# Task goal:
What is needed is an exact retyping of the records below, from the first line through the line that contains "camera: 30 degrees right, 20 degrees down".

[Colored object listings]
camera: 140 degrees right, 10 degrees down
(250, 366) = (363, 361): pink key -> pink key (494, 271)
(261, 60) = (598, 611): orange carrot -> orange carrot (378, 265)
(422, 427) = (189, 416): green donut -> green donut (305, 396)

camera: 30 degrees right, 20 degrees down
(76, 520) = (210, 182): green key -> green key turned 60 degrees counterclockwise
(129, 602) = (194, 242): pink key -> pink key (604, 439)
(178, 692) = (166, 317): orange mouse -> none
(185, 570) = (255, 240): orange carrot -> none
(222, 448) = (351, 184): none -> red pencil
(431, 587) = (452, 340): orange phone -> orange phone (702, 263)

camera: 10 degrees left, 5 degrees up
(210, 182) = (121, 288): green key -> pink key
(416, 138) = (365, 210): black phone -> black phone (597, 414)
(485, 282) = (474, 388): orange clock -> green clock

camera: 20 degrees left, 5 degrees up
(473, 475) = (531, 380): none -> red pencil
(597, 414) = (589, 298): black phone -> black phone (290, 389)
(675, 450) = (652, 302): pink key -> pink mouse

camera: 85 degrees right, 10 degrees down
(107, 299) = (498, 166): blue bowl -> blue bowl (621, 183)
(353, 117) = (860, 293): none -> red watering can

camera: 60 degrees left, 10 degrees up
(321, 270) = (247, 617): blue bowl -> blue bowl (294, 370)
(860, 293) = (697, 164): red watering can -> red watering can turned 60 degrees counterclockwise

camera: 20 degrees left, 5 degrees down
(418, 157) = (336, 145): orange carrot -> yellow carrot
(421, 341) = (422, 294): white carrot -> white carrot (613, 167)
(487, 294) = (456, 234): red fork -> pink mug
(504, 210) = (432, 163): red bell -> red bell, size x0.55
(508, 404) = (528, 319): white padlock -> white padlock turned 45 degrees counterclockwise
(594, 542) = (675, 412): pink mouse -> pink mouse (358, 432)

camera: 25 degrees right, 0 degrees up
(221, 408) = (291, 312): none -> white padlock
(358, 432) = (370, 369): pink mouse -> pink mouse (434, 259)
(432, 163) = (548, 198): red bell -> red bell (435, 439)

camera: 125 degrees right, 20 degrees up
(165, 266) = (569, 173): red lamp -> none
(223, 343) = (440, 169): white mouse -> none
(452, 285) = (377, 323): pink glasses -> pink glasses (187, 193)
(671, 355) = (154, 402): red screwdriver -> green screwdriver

# Answer for the task:
camera: 140 degrees right, 10 degrees down
(250, 366) = (363, 361): pink key -> pink key (494, 271)
(261, 60) = (598, 611): orange carrot -> orange carrot (378, 265)
(422, 427) = (189, 416): green donut -> green donut (305, 396)

camera: 30 degrees right, 20 degrees down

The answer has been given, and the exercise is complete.